** Data in this exercise **
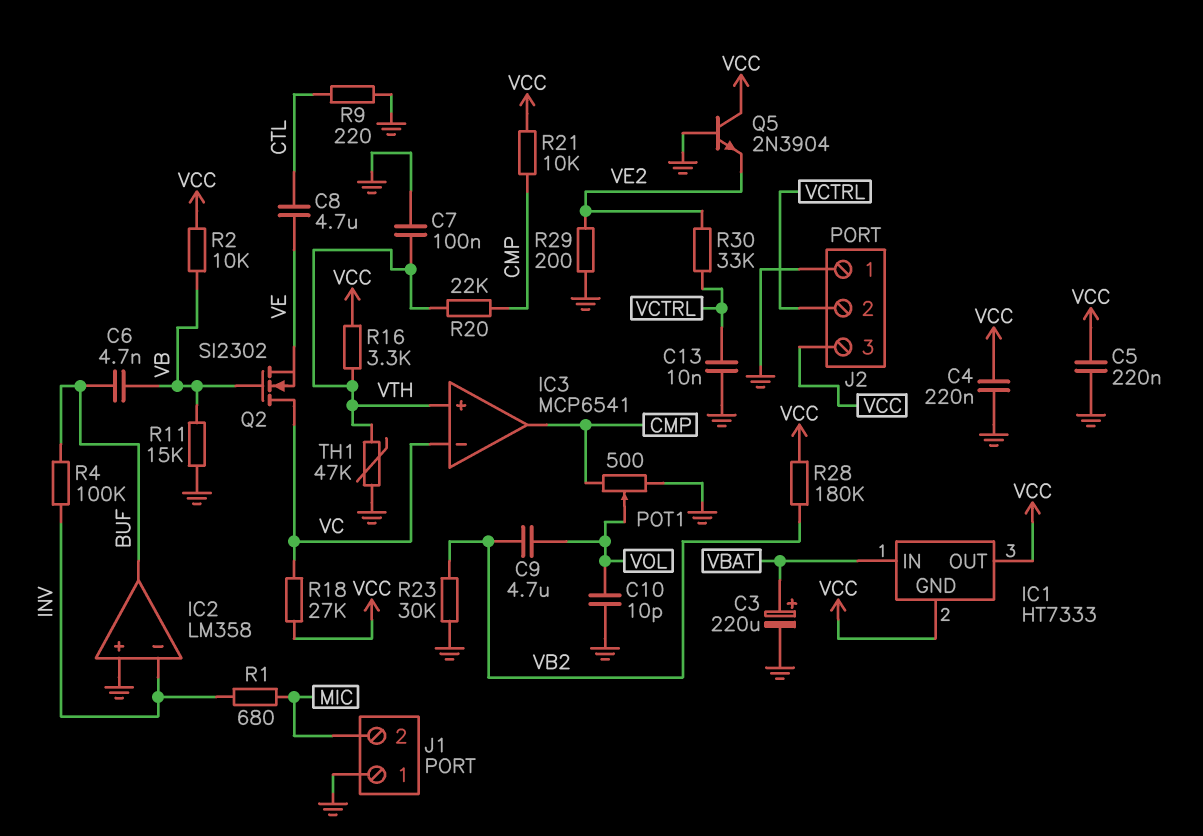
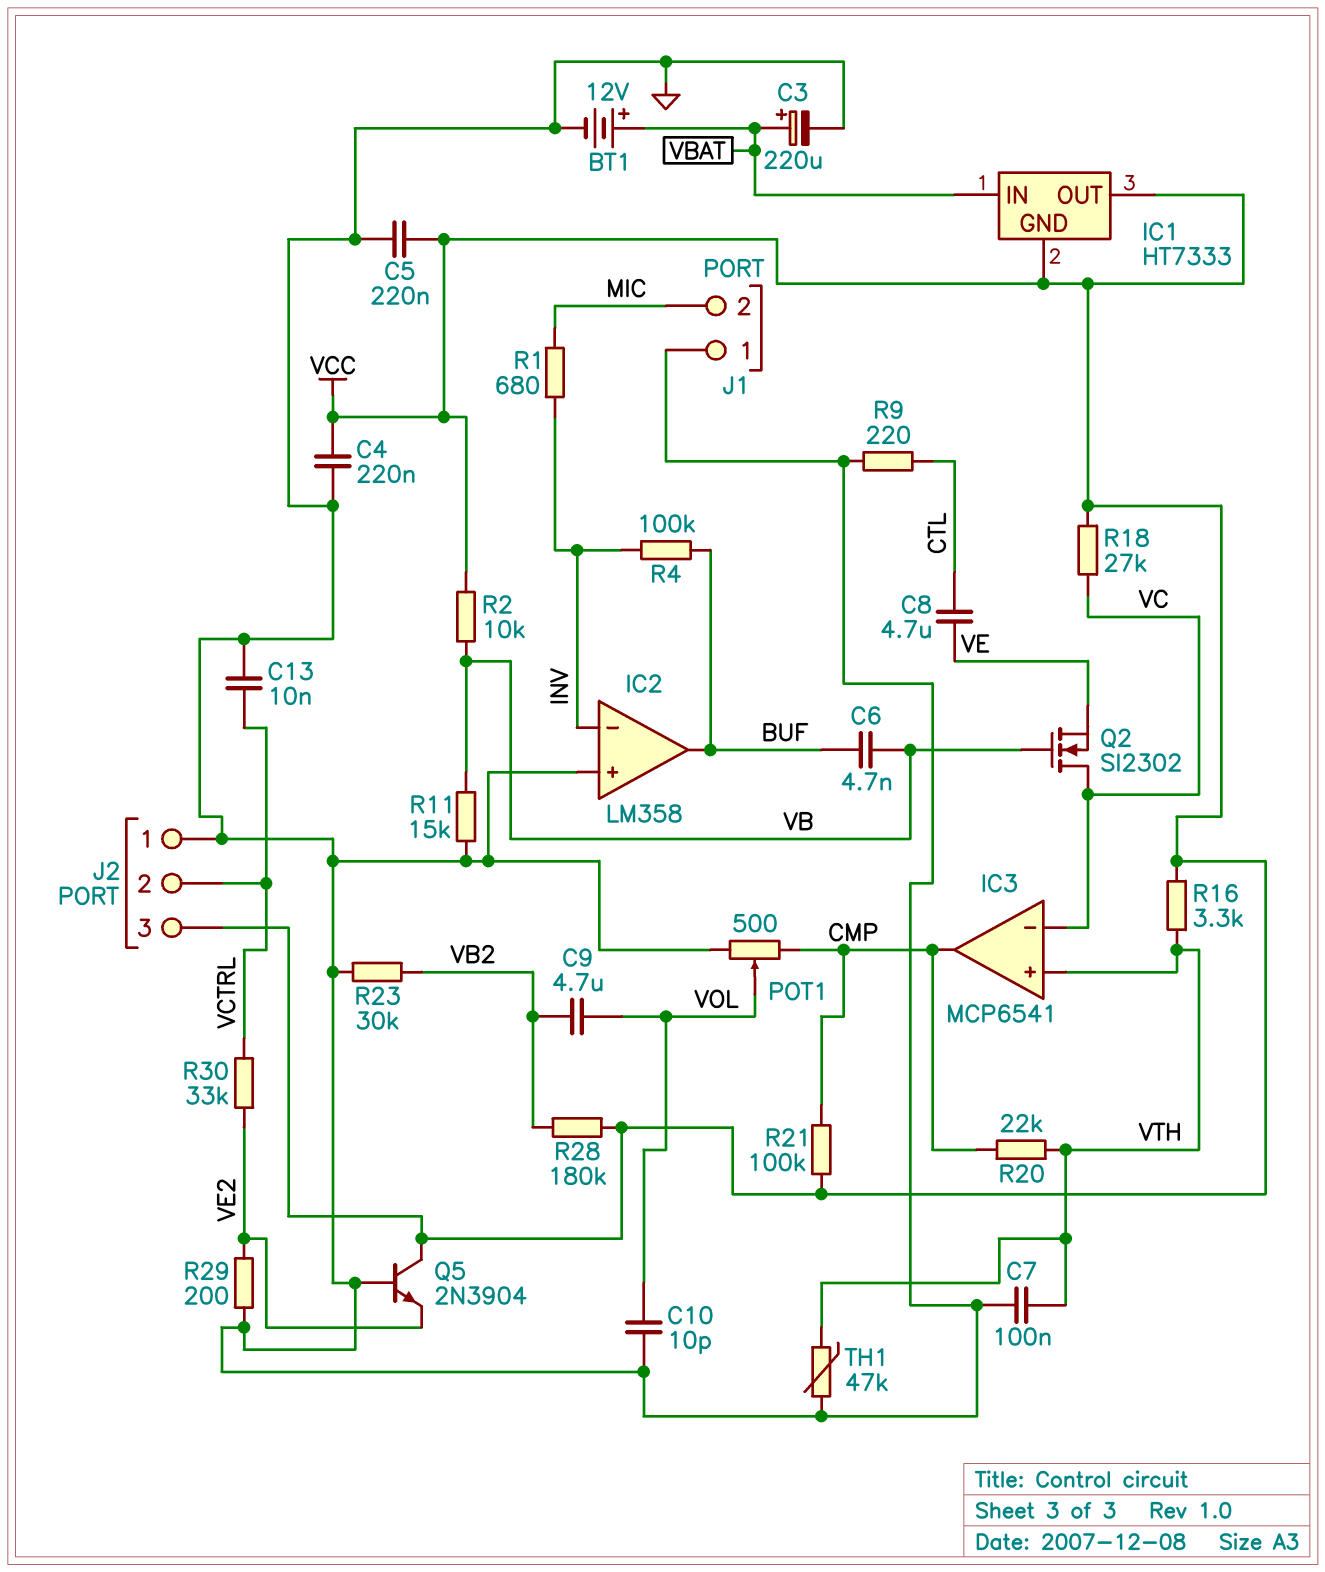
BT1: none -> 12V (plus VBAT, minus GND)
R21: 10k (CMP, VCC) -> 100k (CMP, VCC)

--

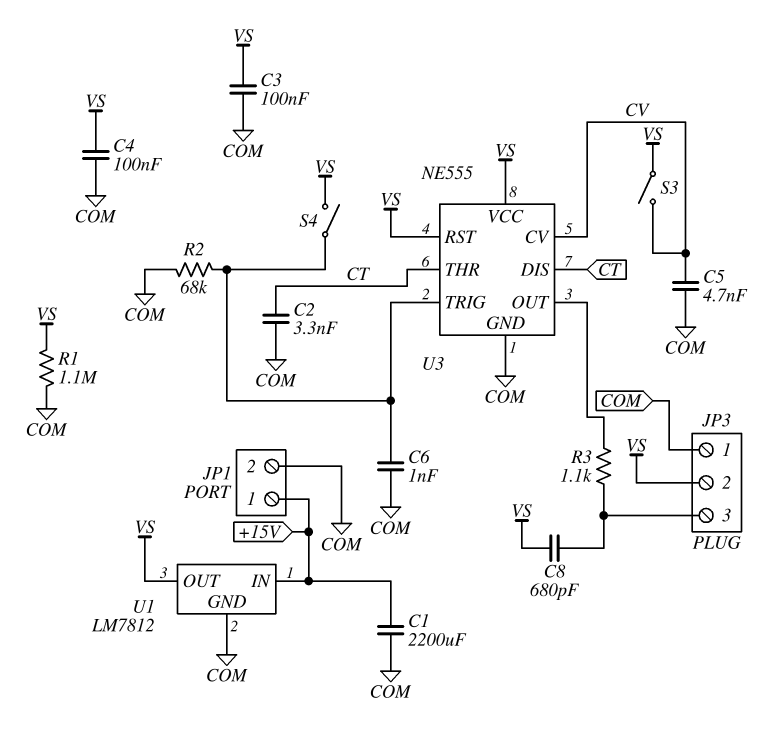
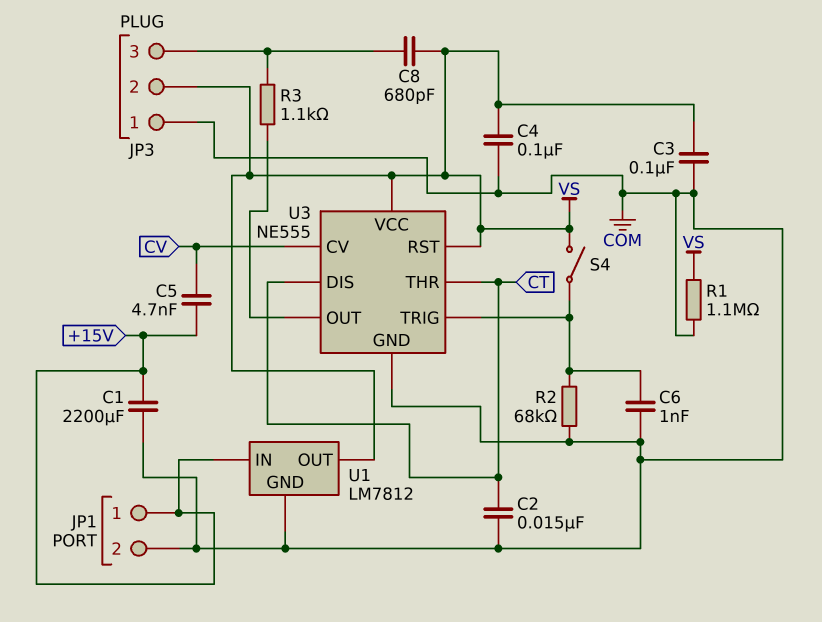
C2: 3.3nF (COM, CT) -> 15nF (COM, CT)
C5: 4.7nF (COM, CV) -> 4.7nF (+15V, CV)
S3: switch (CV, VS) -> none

==

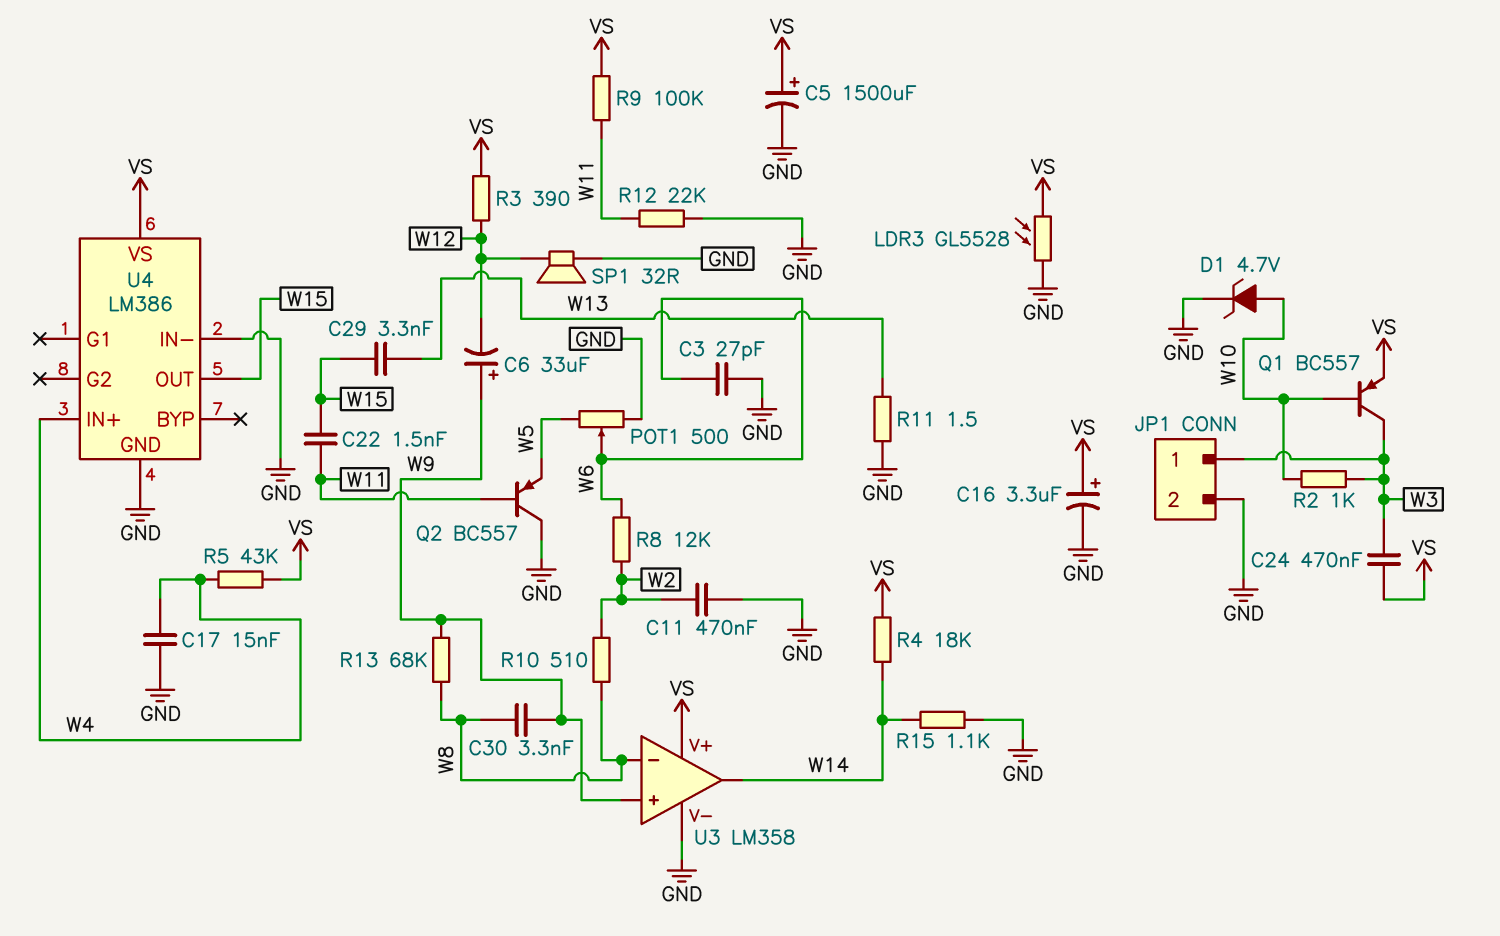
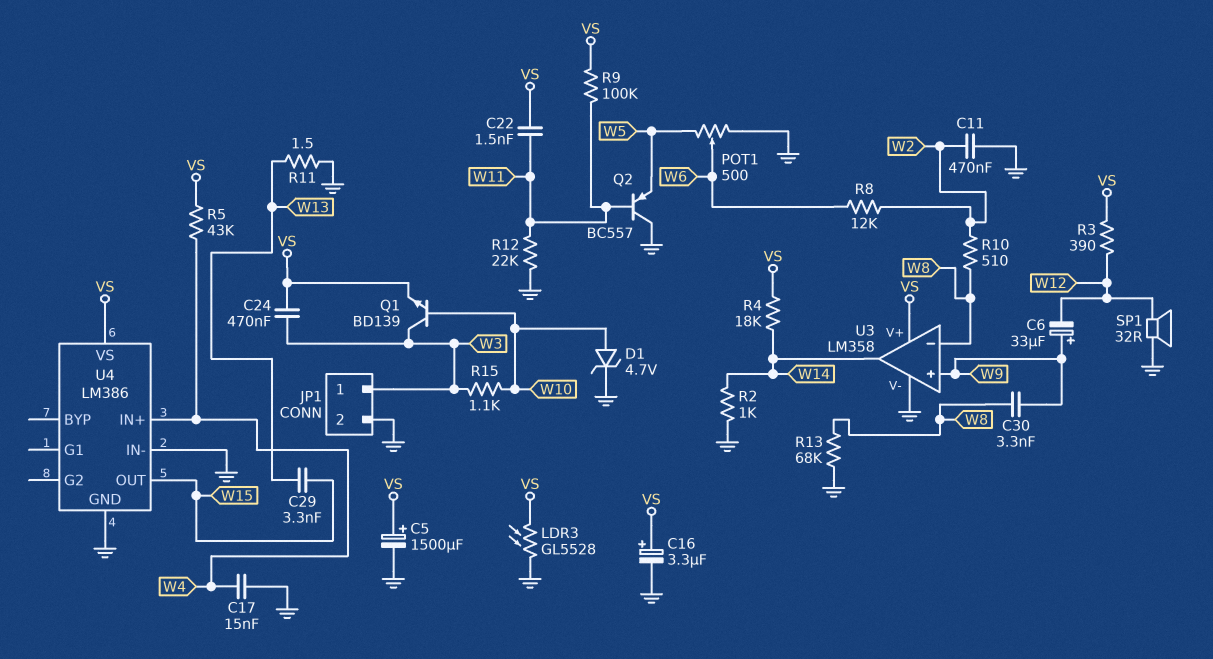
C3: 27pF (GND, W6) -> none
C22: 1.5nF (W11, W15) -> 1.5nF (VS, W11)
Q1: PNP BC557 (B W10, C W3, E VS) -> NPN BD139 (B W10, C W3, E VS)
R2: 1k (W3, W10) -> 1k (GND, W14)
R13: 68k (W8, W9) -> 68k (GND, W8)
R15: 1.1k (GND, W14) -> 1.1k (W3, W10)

** The task **
Only one part of the material above is to be transcribed, namely the lines starting with the line that has "C2: 3.3nF (COM, CT) -> 15nF (COM, CT)" and going on through the line that has "S3: switch (CV, VS) -> none", exactly as they stand.

** Written reply **
C2: 3.3nF (COM, CT) -> 15nF (COM, CT)
C5: 4.7nF (COM, CV) -> 4.7nF (+15V, CV)
S3: switch (CV, VS) -> none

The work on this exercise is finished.